> The task:
I need each line of the entries below that includes the string "MODE".

* * *

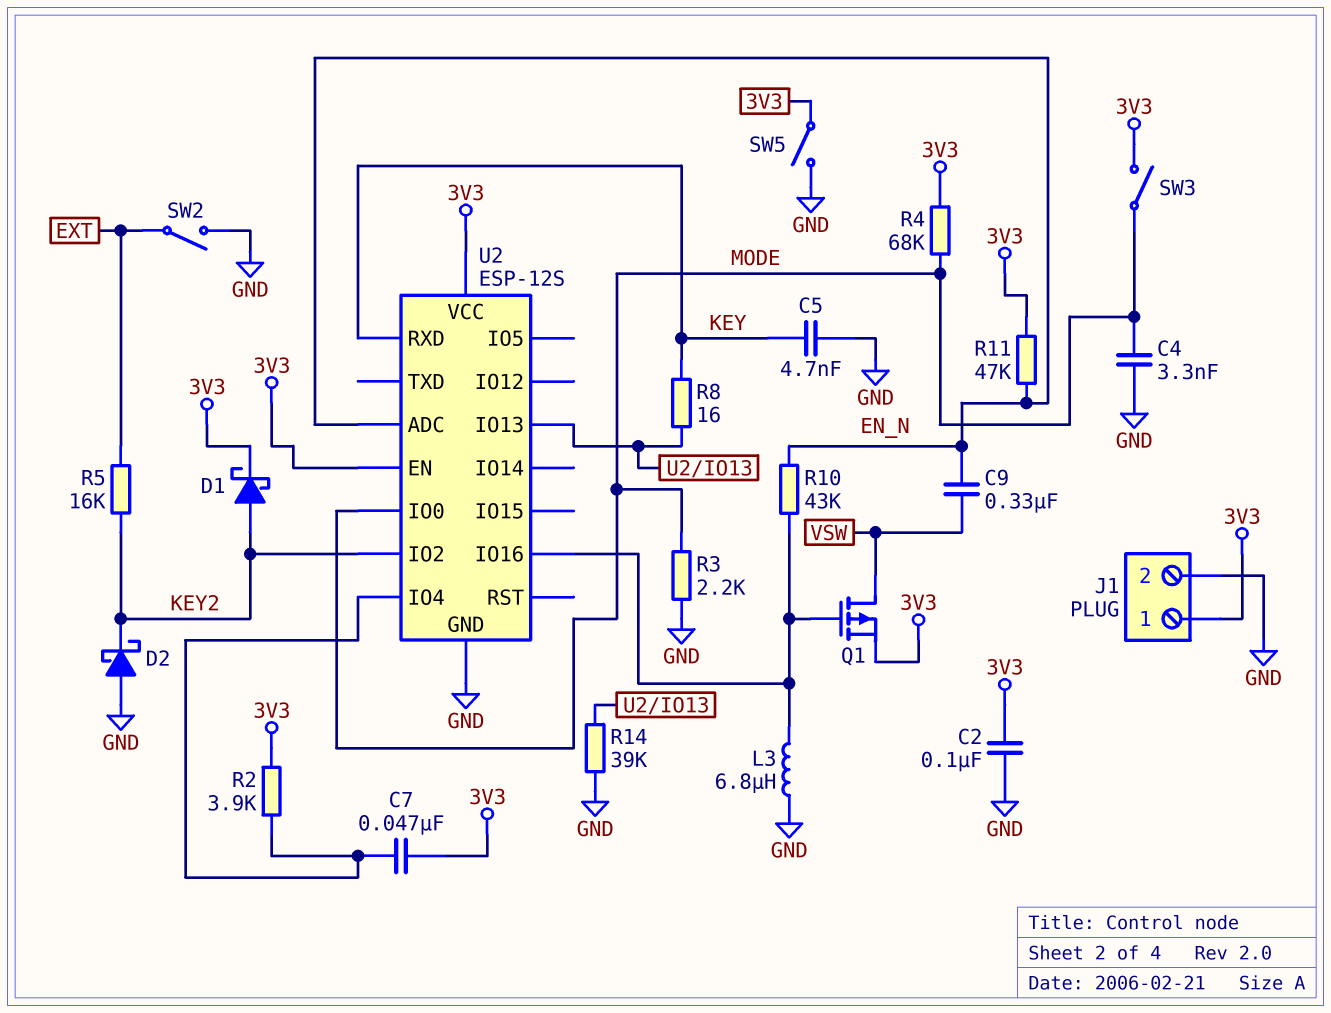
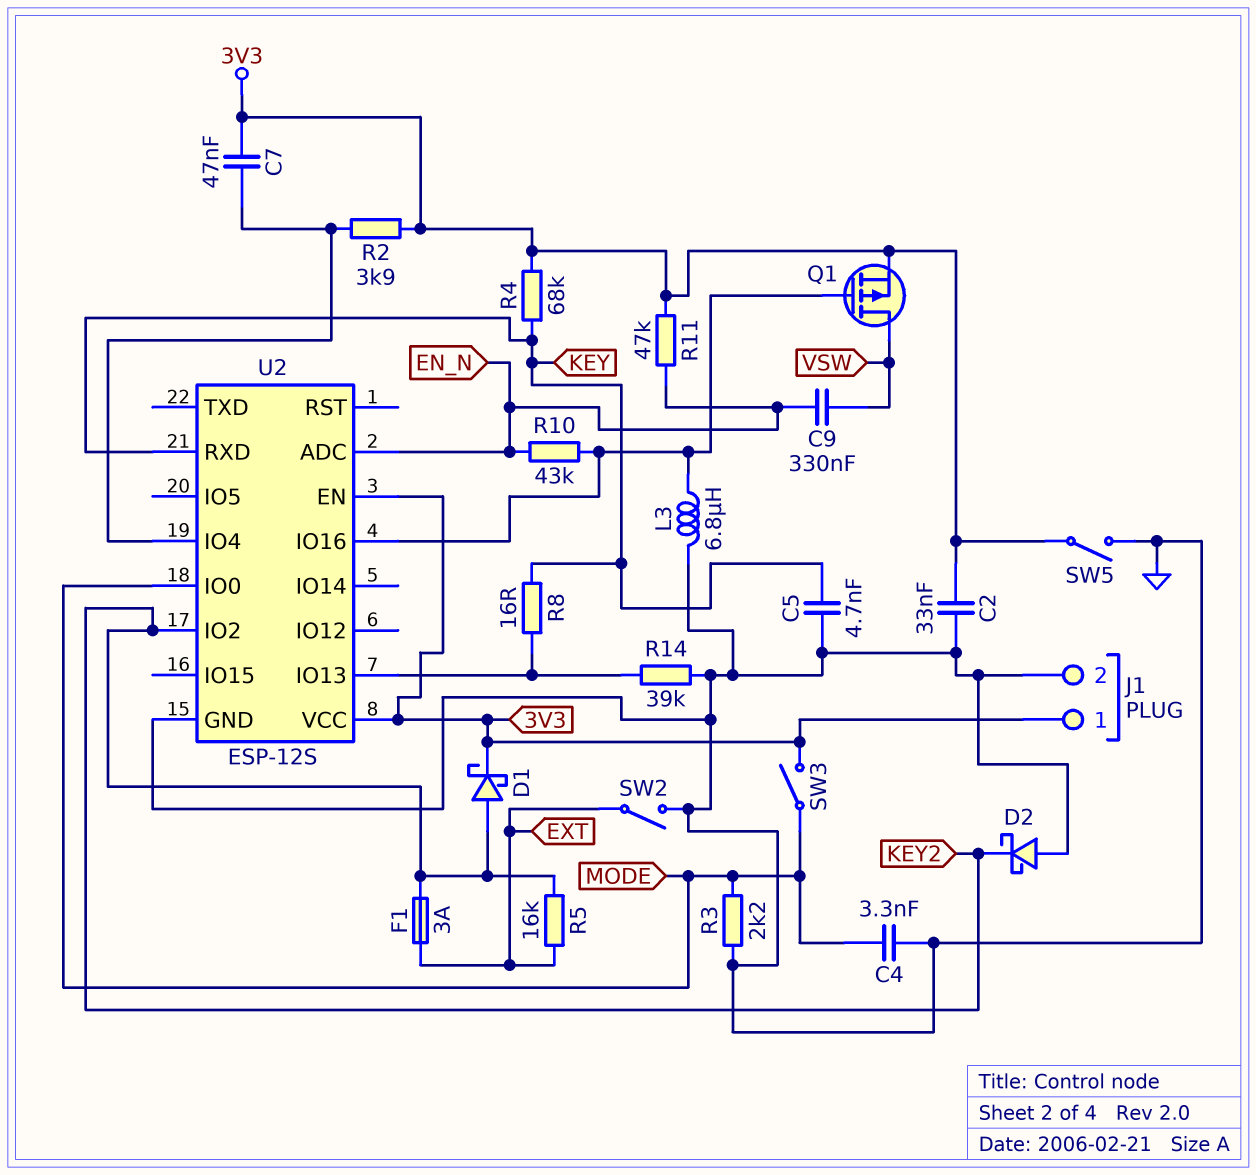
C2: 100nF (3V3, GND) -> 33nF (3V3, GND)
F1: none -> 3A (EXT, KEY2)
R4: 68k (3V3, MODE) -> 68k (3V3, KEY)

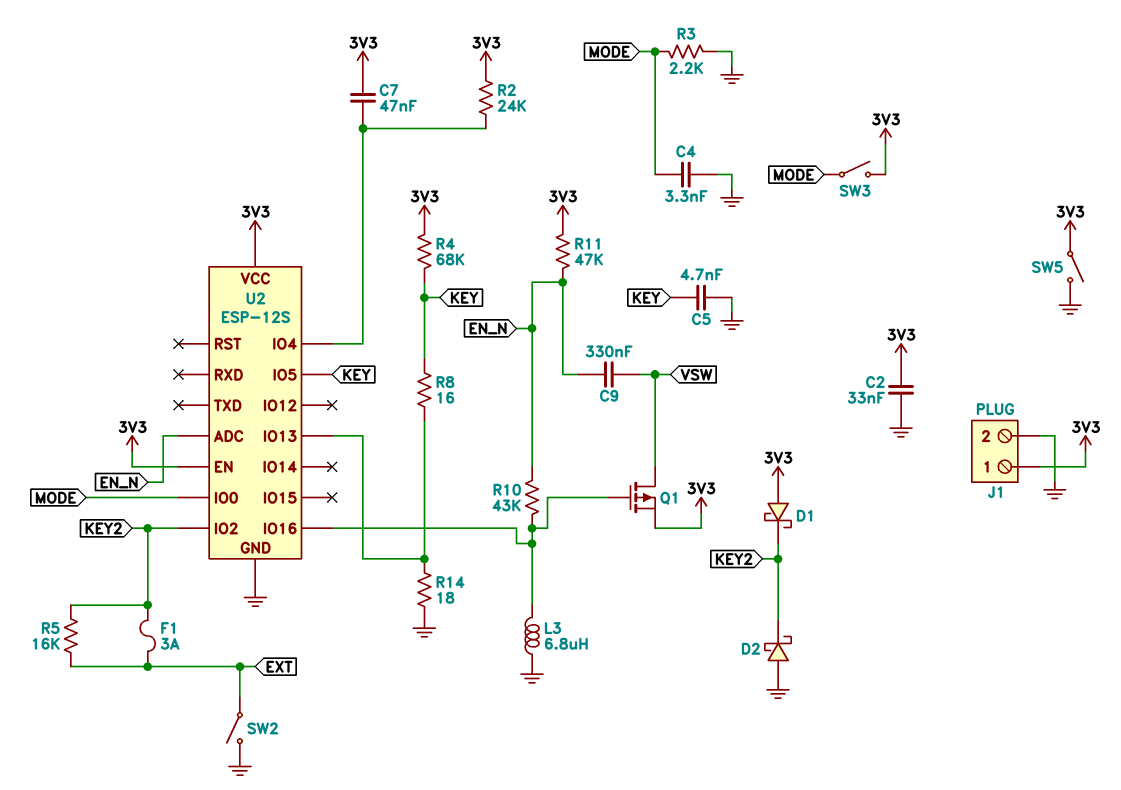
D1: schottky (A KEY2, K 3V3) -> schottky (A 3V3, K KEY2)
R2: 3.9k (3V3, U2/IO4) -> 24k (3V3, U2/IO4)
R14: 39k (GND, U2/IO13) -> 18 (GND, U2/IO13)
U2 pin IO5: none -> KEY
U2 pin RXD: KEY -> none

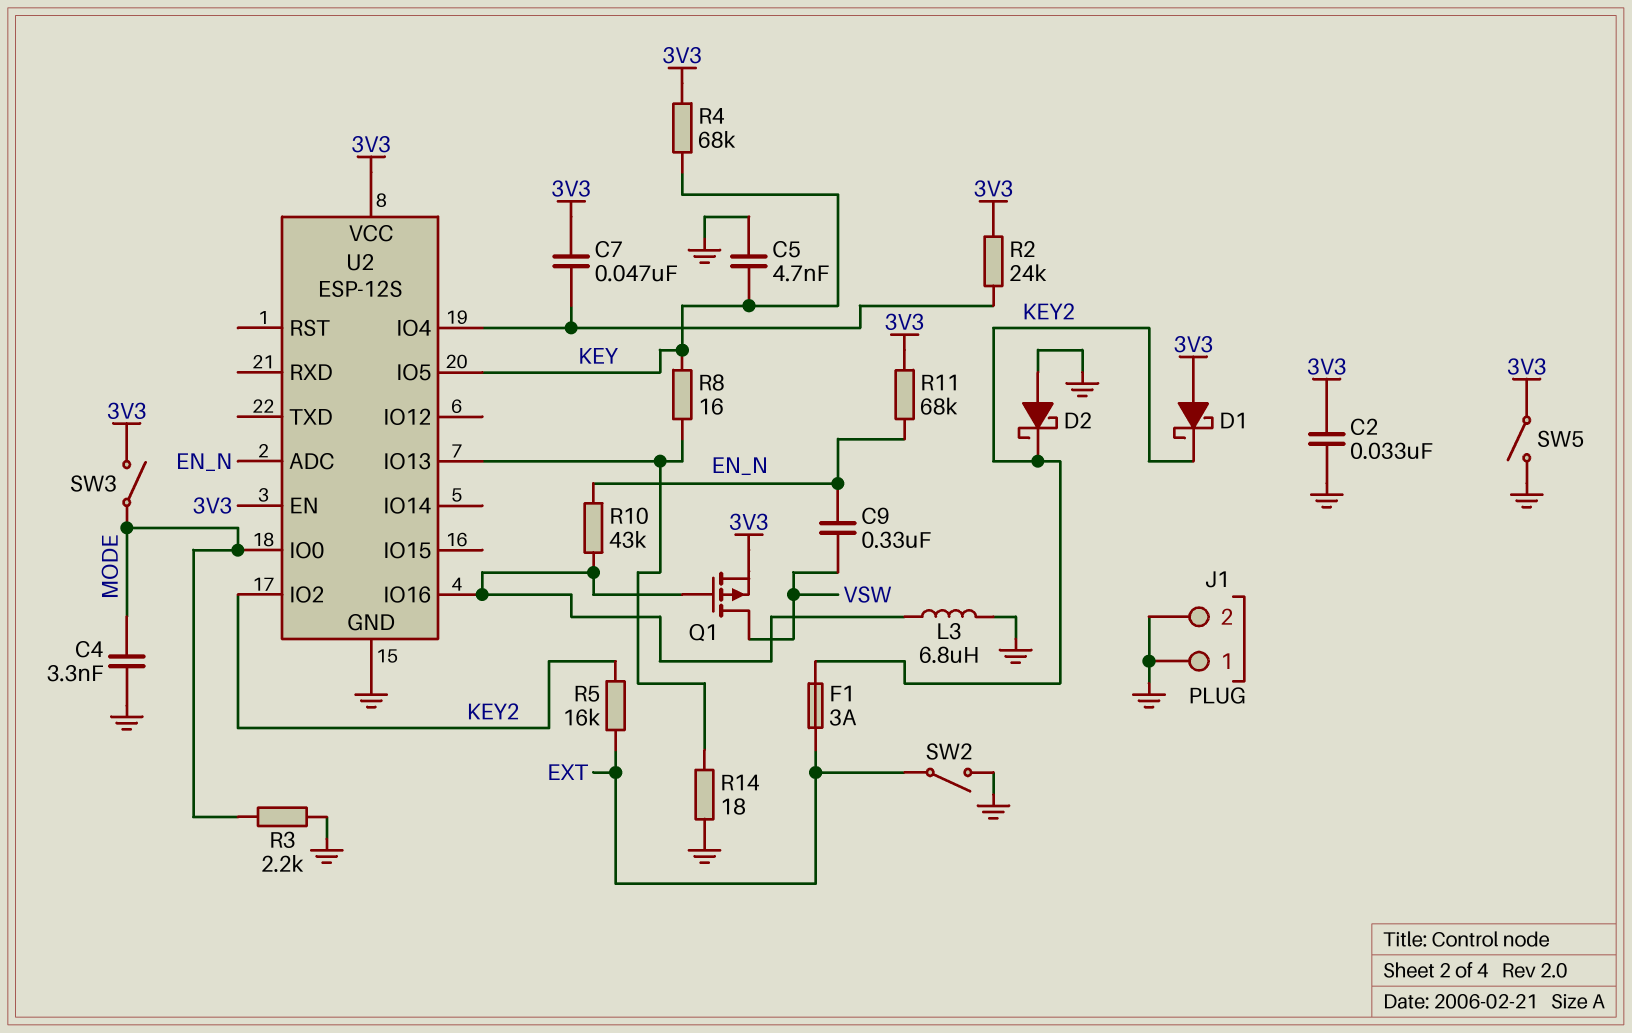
J1 pin 1: 3V3 -> GND
R11: 47k (3V3, EN_N) -> 68k (3V3, EN_N)

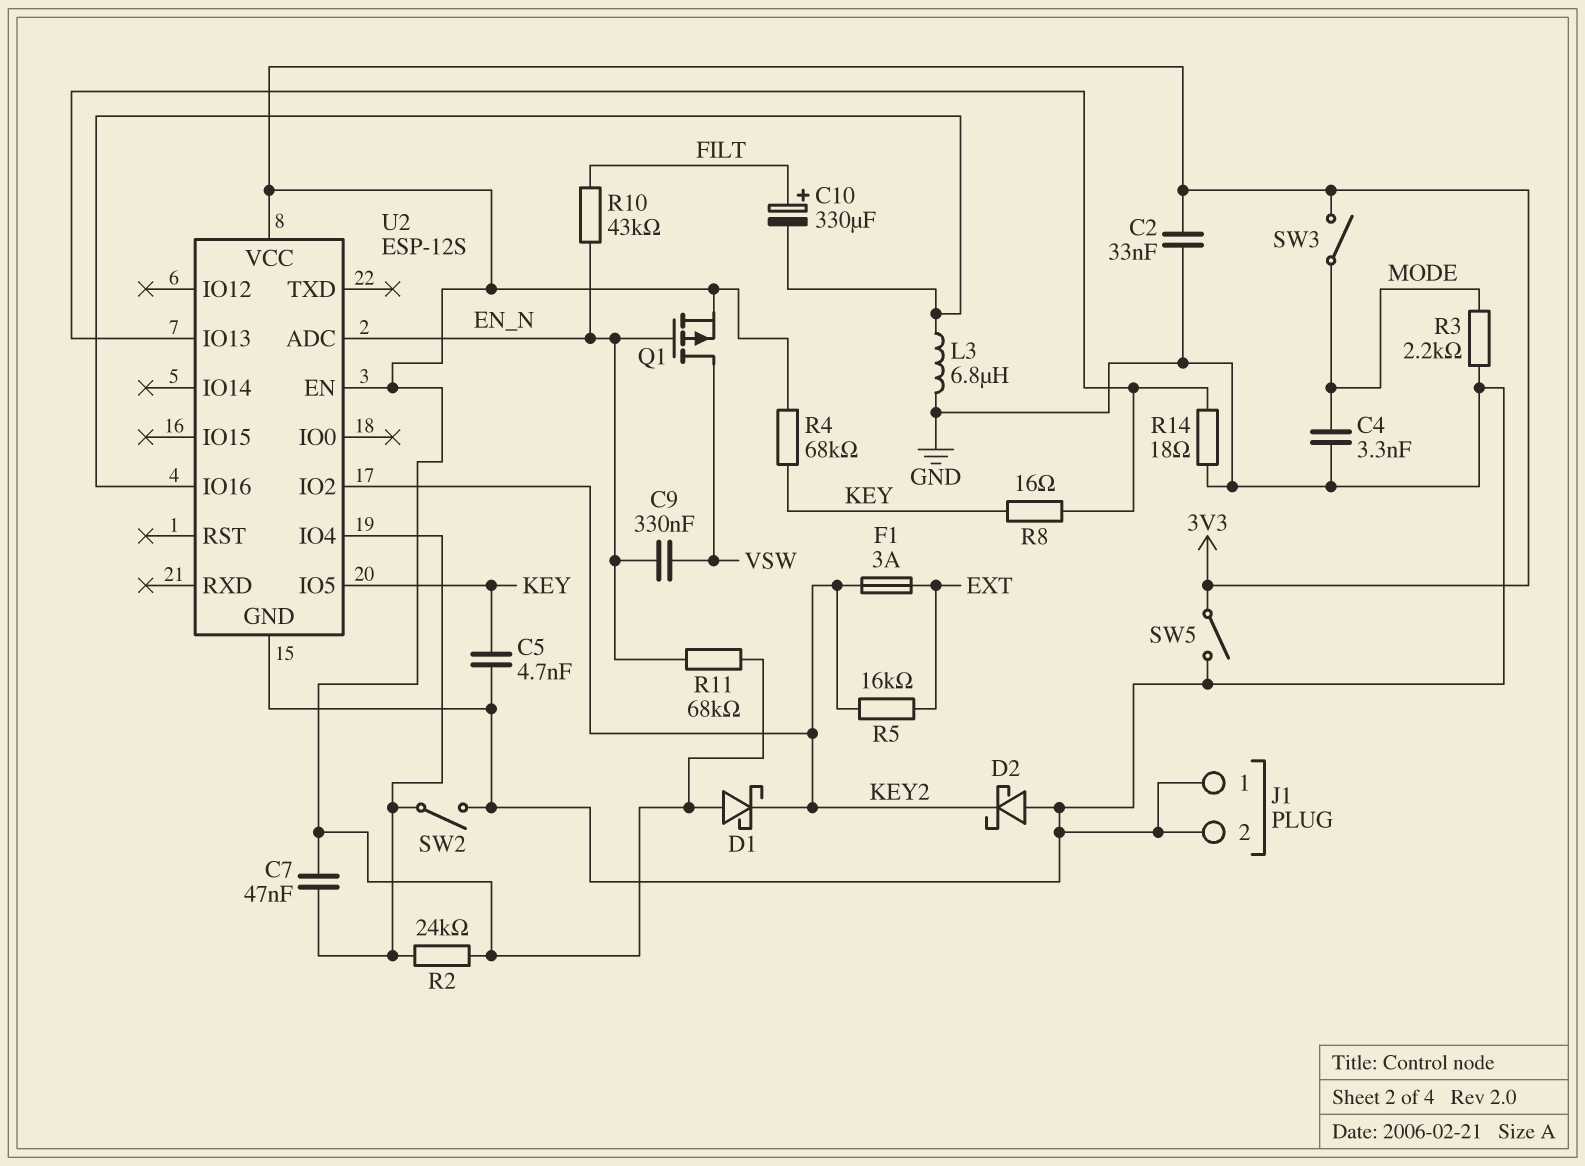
C10: none -> 330uF (plus FILT, minus U2/IO16)
Q1: PMOS (G U2/IO16, D VSW, S 3V3) -> PMOS (G EN_N, D VSW, S 3V3)
R10: 43k (EN_N, U2/IO16) -> 43k (EN_N, FILT)
SW2: switch (EXT, GND) -> switch (GND, U2/IO4)
U2 pin IO0: MODE -> none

* * *

> Solution to this problem:
R4: 68k (3V3, MODE) -> 68k (3V3, KEY)
U2 pin IO0: MODE -> none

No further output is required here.